- THE TASK -
All of the records should be given back exactly and in full.

- DATA TO PROCESS -
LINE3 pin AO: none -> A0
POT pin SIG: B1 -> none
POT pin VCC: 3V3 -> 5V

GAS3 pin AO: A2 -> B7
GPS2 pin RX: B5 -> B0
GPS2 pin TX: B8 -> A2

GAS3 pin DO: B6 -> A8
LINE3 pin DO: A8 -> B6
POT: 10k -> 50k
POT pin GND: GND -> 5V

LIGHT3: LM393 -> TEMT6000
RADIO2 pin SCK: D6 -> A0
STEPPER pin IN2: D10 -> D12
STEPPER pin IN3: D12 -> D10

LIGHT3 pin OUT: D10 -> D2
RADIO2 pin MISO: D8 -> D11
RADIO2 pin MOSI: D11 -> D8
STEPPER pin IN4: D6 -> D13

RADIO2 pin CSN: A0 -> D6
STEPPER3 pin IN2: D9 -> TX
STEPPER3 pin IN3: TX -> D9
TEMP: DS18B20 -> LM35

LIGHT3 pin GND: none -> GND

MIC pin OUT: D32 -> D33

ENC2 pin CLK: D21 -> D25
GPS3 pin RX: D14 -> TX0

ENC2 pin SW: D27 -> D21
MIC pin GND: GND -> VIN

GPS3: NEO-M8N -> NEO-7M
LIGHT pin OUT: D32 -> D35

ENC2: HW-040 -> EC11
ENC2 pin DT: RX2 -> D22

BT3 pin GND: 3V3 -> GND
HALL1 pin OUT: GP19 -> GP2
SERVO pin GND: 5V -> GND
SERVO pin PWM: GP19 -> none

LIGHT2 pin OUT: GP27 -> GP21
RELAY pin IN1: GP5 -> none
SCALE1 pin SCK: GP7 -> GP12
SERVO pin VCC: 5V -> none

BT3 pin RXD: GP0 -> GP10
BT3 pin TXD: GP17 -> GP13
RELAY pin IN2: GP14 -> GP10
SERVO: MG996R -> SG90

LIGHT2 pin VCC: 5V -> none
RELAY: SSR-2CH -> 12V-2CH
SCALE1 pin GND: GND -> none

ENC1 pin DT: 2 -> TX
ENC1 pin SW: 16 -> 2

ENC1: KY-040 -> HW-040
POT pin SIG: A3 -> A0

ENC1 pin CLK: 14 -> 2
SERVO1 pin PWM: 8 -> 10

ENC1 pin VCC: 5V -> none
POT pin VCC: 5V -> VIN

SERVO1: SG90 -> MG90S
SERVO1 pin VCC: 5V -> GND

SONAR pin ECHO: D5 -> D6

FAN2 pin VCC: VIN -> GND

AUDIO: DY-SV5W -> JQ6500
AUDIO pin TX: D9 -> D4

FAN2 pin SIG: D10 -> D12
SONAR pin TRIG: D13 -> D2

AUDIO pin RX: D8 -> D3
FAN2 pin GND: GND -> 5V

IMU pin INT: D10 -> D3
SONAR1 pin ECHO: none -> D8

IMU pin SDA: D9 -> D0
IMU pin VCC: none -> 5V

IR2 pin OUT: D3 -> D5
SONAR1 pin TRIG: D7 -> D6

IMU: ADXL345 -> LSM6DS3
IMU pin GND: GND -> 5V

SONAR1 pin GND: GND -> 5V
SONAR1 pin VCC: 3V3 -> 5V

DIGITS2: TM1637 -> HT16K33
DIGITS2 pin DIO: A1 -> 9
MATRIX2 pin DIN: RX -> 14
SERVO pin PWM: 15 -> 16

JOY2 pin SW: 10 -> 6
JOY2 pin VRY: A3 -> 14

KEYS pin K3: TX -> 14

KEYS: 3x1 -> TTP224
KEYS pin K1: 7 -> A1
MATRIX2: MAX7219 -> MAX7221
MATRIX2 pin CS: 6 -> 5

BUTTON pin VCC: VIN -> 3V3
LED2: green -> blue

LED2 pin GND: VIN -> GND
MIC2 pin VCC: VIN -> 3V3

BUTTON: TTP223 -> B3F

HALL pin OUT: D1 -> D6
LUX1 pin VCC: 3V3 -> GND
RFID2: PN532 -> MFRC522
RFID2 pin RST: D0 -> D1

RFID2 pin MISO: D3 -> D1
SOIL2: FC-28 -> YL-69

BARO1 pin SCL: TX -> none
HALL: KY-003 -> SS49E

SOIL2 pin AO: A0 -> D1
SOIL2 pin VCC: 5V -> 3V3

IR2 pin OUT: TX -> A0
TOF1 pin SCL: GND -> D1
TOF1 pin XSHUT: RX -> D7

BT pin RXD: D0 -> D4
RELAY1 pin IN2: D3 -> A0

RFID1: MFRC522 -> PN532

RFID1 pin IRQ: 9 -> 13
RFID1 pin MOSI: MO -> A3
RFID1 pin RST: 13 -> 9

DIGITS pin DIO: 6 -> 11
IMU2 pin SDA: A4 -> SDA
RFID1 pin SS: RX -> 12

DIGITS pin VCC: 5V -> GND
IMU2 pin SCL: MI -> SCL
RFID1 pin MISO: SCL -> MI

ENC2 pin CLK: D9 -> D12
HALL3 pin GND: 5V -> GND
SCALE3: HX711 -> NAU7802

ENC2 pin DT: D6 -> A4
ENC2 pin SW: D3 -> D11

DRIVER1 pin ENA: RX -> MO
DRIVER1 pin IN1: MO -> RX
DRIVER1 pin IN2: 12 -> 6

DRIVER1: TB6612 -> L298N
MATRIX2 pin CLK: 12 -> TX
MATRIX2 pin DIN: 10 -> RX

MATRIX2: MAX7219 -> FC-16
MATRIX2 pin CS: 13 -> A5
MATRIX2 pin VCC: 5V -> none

- EXERCISE RESULT -
LINE3 pin AO: none -> A0
POT pin SIG: B1 -> none
POT pin VCC: 3V3 -> 5V

GAS3 pin AO: A2 -> B7
GPS2 pin RX: B5 -> B0
GPS2 pin TX: B8 -> A2

GAS3 pin DO: B6 -> A8
LINE3 pin DO: A8 -> B6
POT: 10k -> 50k
POT pin GND: GND -> 5V

LIGHT3: LM393 -> TEMT6000
RADIO2 pin SCK: D6 -> A0
STEPPER pin IN2: D10 -> D12
STEPPER pin IN3: D12 -> D10

LIGHT3 pin OUT: D10 -> D2
RADIO2 pin MISO: D8 -> D11
RADIO2 pin MOSI: D11 -> D8
STEPPER pin IN4: D6 -> D13

RADIO2 pin CSN: A0 -> D6
STEPPER3 pin IN2: D9 -> TX
STEPPER3 pin IN3: TX -> D9
TEMP: DS18B20 -> LM35

LIGHT3 pin GND: none -> GND

MIC pin OUT: D32 -> D33

ENC2 pin CLK: D21 -> D25
GPS3 pin RX: D14 -> TX0

ENC2 pin SW: D27 -> D21
MIC pin GND: GND -> VIN

GPS3: NEO-M8N -> NEO-7M
LIGHT pin OUT: D32 -> D35

ENC2: HW-040 -> EC11
ENC2 pin DT: RX2 -> D22

BT3 pin GND: 3V3 -> GND
HALL1 pin OUT: GP19 -> GP2
SERVO pin GND: 5V -> GND
SERVO pin PWM: GP19 -> none

LIGHT2 pin OUT: GP27 -> GP21
RELAY pin IN1: GP5 -> none
SCALE1 pin SCK: GP7 -> GP12
SERVO pin VCC: 5V -> none

BT3 pin RXD: GP0 -> GP10
BT3 pin TXD: GP17 -> GP13
RELAY pin IN2: GP14 -> GP10
SERVO: MG996R -> SG90

LIGHT2 pin VCC: 5V -> none
RELAY: SSR-2CH -> 12V-2CH
SCALE1 pin GND: GND -> none

ENC1 pin DT: 2 -> TX
ENC1 pin SW: 16 -> 2

ENC1: KY-040 -> HW-040
POT pin SIG: A3 -> A0

ENC1 pin CLK: 14 -> 2
SERVO1 pin PWM: 8 -> 10

ENC1 pin VCC: 5V -> none
POT pin VCC: 5V -> VIN

SERVO1: SG90 -> MG90S
SERVO1 pin VCC: 5V -> GND

SONAR pin ECHO: D5 -> D6

FAN2 pin VCC: VIN -> GND

AUDIO: DY-SV5W -> JQ6500
AUDIO pin TX: D9 -> D4

FAN2 pin SIG: D10 -> D12
SONAR pin TRIG: D13 -> D2

AUDIO pin RX: D8 -> D3
FAN2 pin GND: GND -> 5V

IMU pin INT: D10 -> D3
SONAR1 pin ECHO: none -> D8

IMU pin SDA: D9 -> D0
IMU pin VCC: none -> 5V

IR2 pin OUT: D3 -> D5
SONAR1 pin TRIG: D7 -> D6

IMU: ADXL345 -> LSM6DS3
IMU pin GND: GND -> 5V

SONAR1 pin GND: GND -> 5V
SONAR1 pin VCC: 3V3 -> 5V

DIGITS2: TM1637 -> HT16K33
DIGITS2 pin DIO: A1 -> 9
MATRIX2 pin DIN: RX -> 14
SERVO pin PWM: 15 -> 16

JOY2 pin SW: 10 -> 6
JOY2 pin VRY: A3 -> 14

KEYS pin K3: TX -> 14

KEYS: 3x1 -> TTP224
KEYS pin K1: 7 -> A1
MATRIX2: MAX7219 -> MAX7221
MATRIX2 pin CS: 6 -> 5

BUTTON pin VCC: VIN -> 3V3
LED2: green -> blue

LED2 pin GND: VIN -> GND
MIC2 pin VCC: VIN -> 3V3

BUTTON: TTP223 -> B3F

HALL pin OUT: D1 -> D6
LUX1 pin VCC: 3V3 -> GND
RFID2: PN532 -> MFRC522
RFID2 pin RST: D0 -> D1

RFID2 pin MISO: D3 -> D1
SOIL2: FC-28 -> YL-69

BARO1 pin SCL: TX -> none
HALL: KY-003 -> SS49E

SOIL2 pin AO: A0 -> D1
SOIL2 pin VCC: 5V -> 3V3

IR2 pin OUT: TX -> A0
TOF1 pin SCL: GND -> D1
TOF1 pin XSHUT: RX -> D7

BT pin RXD: D0 -> D4
RELAY1 pin IN2: D3 -> A0

RFID1: MFRC522 -> PN532

RFID1 pin IRQ: 9 -> 13
RFID1 pin MOSI: MO -> A3
RFID1 pin RST: 13 -> 9

DIGITS pin DIO: 6 -> 11
IMU2 pin SDA: A4 -> SDA
RFID1 pin SS: RX -> 12

DIGITS pin VCC: 5V -> GND
IMU2 pin SCL: MI -> SCL
RFID1 pin MISO: SCL -> MI

ENC2 pin CLK: D9 -> D12
HALL3 pin GND: 5V -> GND
SCALE3: HX711 -> NAU7802

ENC2 pin DT: D6 -> A4
ENC2 pin SW: D3 -> D11

DRIVER1 pin ENA: RX -> MO
DRIVER1 pin IN1: MO -> RX
DRIVER1 pin IN2: 12 -> 6

DRIVER1: TB6612 -> L298N
MATRIX2 pin CLK: 12 -> TX
MATRIX2 pin DIN: 10 -> RX

MATRIX2: MAX7219 -> FC-16
MATRIX2 pin CS: 13 -> A5
MATRIX2 pin VCC: 5V -> none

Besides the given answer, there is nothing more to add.